→ Brief: Start your answer with the line containing "blue 2x2 round" and end it with the last line of the records below, retyping every line between exactly and adding nothing.

→ Working data:
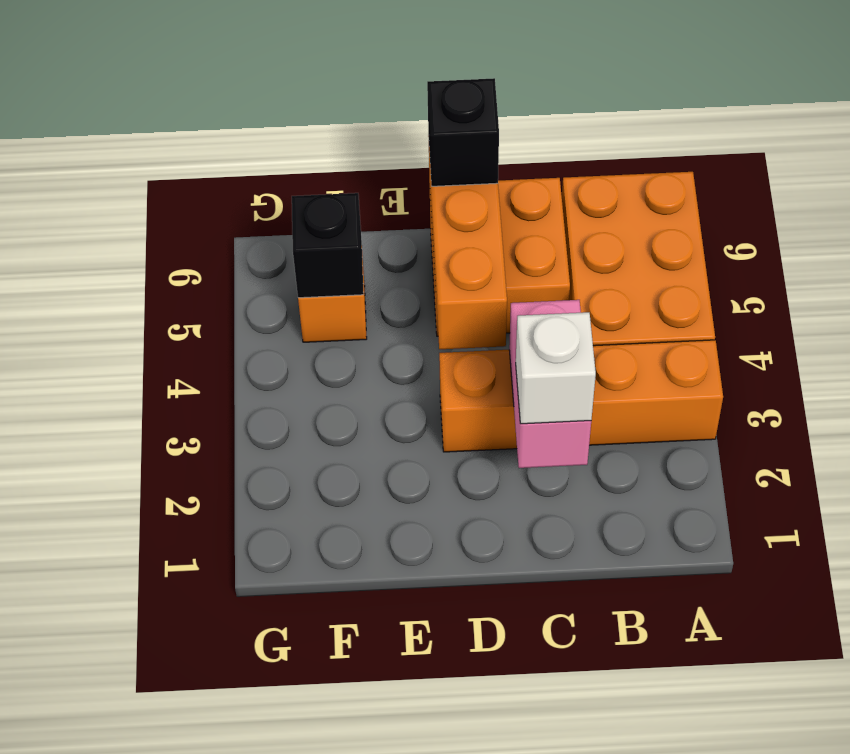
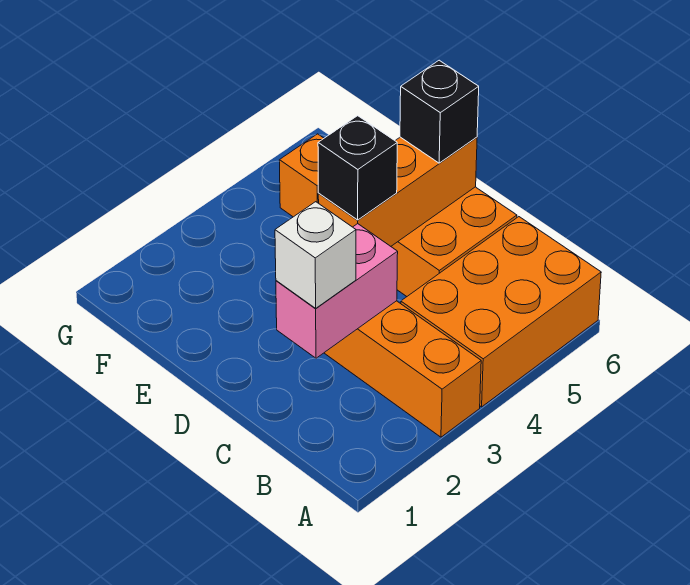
black 1x1 brick [292,193,364,298] -> black 1x1 brick moved to [318,116,397,220]

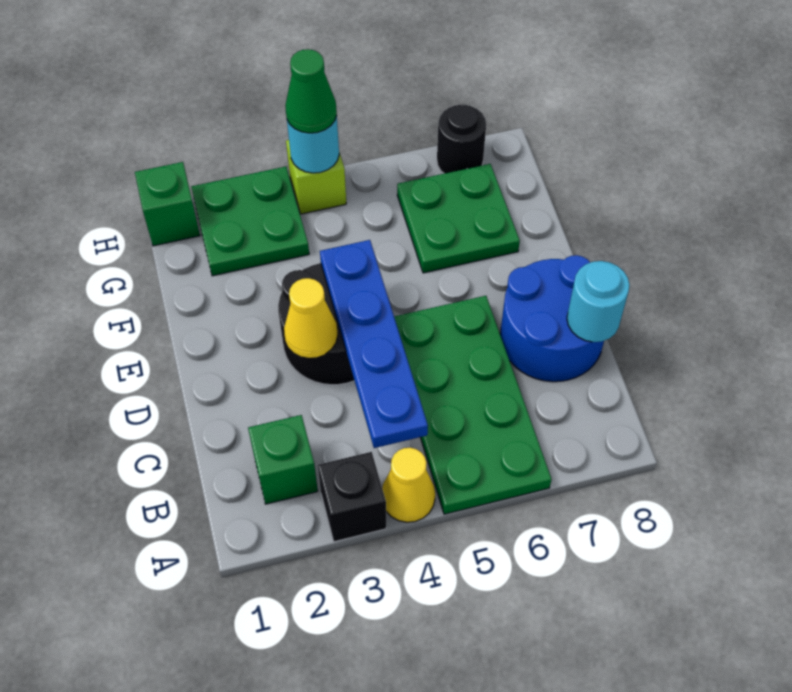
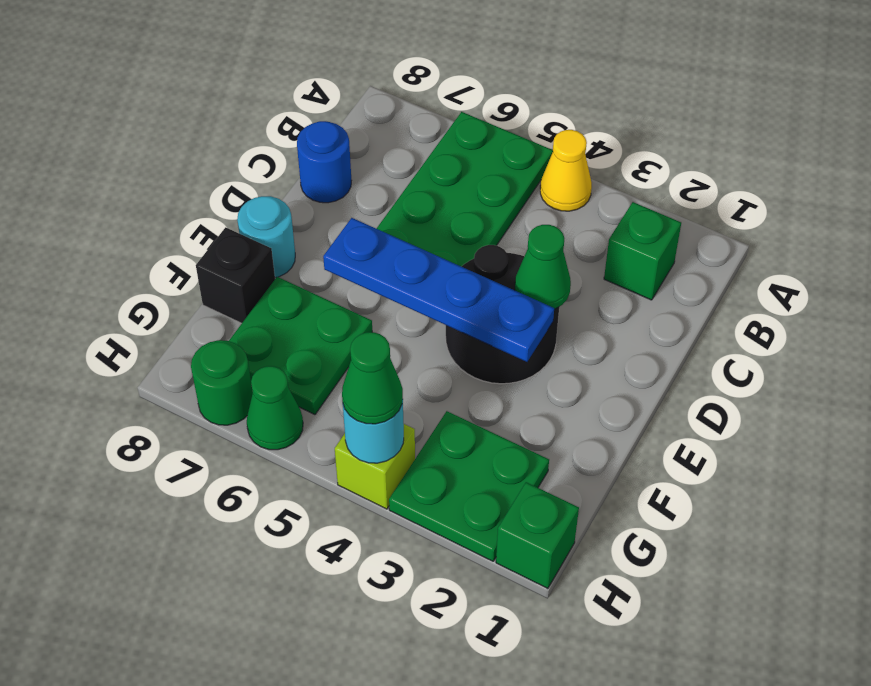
black 1x1 brick [318,452,386,542] -> black 1x1 brick moved to [196,227,275,323]
blue 1x4 plate [320,240,428,448] -> blue 1x4 plate turned to [323,218,554,362]
blue 2x2 round brick [500,255,604,382] -> blue 1x1 round brick [297,121,351,203]
cyan 1x1 round brick [567,261,629,342] -> cyan 1x1 round brick moved to [237,196,295,278]
yellow 1x1 cone [284,278,338,358] -> green 1x1 cone [515,225,571,309]
none -> green 1x1 cone [247,366,303,450]
black 1x1 round brick [437,105,486,174] -> green 1x1 round brick [191,340,253,425]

→ Result:
blue 2x2 round brick [500,255,604,382] -> blue 1x1 round brick [297,121,351,203]
cyan 1x1 round brick [567,261,629,342] -> cyan 1x1 round brick moved to [237,196,295,278]
yellow 1x1 cone [284,278,338,358] -> green 1x1 cone [515,225,571,309]
none -> green 1x1 cone [247,366,303,450]
black 1x1 round brick [437,105,486,174] -> green 1x1 round brick [191,340,253,425]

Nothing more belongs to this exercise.